# STORED DATA:
= = =
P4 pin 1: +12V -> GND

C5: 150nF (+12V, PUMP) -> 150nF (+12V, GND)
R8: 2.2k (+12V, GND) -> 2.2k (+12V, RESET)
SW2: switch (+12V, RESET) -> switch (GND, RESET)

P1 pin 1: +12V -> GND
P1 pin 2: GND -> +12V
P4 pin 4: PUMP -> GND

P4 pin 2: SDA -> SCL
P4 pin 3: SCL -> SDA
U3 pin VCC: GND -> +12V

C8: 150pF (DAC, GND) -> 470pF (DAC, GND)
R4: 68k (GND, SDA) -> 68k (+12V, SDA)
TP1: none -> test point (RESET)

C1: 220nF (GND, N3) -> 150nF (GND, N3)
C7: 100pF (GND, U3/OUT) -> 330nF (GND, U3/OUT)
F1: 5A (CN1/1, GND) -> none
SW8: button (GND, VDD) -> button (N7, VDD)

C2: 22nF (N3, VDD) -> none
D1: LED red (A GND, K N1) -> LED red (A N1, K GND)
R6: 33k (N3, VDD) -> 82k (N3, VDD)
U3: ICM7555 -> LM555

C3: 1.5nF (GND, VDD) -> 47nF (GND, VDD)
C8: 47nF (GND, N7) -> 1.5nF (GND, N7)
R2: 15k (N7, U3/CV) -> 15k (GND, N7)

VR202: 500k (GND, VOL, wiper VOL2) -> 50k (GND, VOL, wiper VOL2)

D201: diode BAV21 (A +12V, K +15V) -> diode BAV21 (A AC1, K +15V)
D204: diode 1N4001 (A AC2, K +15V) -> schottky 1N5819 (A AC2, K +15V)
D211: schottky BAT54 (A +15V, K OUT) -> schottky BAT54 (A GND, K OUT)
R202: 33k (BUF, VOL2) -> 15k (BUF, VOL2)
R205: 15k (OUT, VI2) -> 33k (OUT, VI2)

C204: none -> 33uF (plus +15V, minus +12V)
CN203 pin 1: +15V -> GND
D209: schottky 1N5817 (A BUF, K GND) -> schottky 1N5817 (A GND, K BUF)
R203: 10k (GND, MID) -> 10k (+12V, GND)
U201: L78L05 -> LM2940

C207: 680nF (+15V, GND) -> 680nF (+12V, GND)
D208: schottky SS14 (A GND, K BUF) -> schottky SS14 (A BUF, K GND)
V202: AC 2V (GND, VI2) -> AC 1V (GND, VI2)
= = =
# BRIEF:
Your reply should be an exact copy of every line from the line with "C204: none -> 33uF (plus +15V, minus +12V)" through the final line of the data, and nothing more.

# WRITTEN SOLUTION:
C204: none -> 33uF (plus +15V, minus +12V)
CN203 pin 1: +15V -> GND
D209: schottky 1N5817 (A BUF, K GND) -> schottky 1N5817 (A GND, K BUF)
R203: 10k (GND, MID) -> 10k (+12V, GND)
U201: L78L05 -> LM2940

C207: 680nF (+15V, GND) -> 680nF (+12V, GND)
D208: schottky SS14 (A GND, K BUF) -> schottky SS14 (A BUF, K GND)
V202: AC 2V (GND, VI2) -> AC 1V (GND, VI2)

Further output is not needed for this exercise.